PROBLEM: Omit every picture, then return each line of the data below exactly.
»»
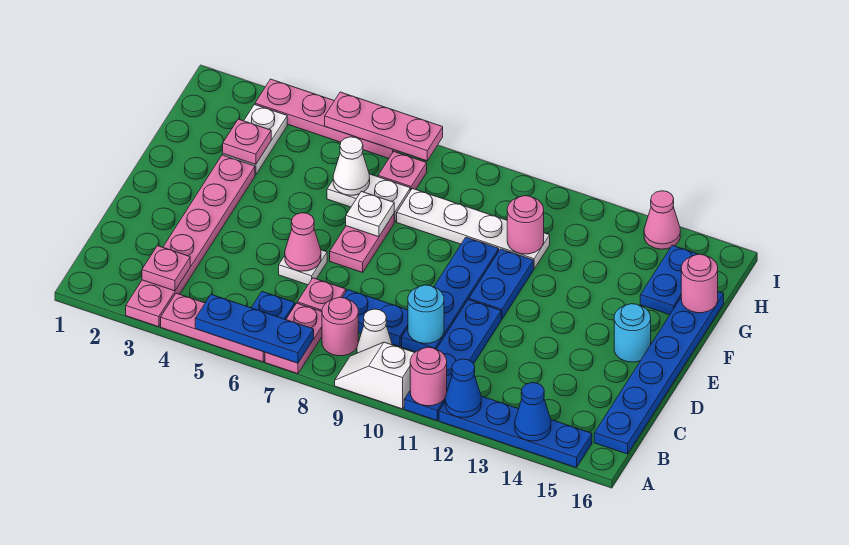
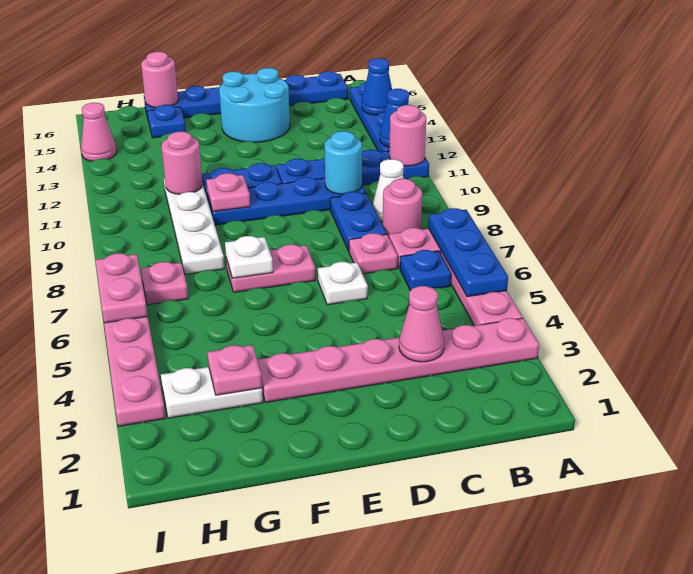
white slope A9:A10 level 1 top 10 -> none
pink plate B3 level 2 -> pink plate F10 level 2
pink cone D6 level 2 -> pink cone C3 level 2
cyan round brick E15 level 1 -> cyan round brick D14:E15 level 1
white plate G6:G7 level 1 -> none
white cone G6 level 2 -> none
blue plate G15:H15 level 1 -> blue plate G15 level 1
pink plate I5:I7 level 2 -> pink plate I6:I7 level 2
««
ANSWER BOX:
white slope A9:A10 level 1 top 10 -> none
pink plate B3 level 2 -> pink plate F10 level 2
pink cone D6 level 2 -> pink cone C3 level 2
cyan round brick E15 level 1 -> cyan round brick D14:E15 level 1
white plate G6:G7 level 1 -> none
white cone G6 level 2 -> none
blue plate G15:H15 level 1 -> blue plate G15 level 1
pink plate I5:I7 level 2 -> pink plate I6:I7 level 2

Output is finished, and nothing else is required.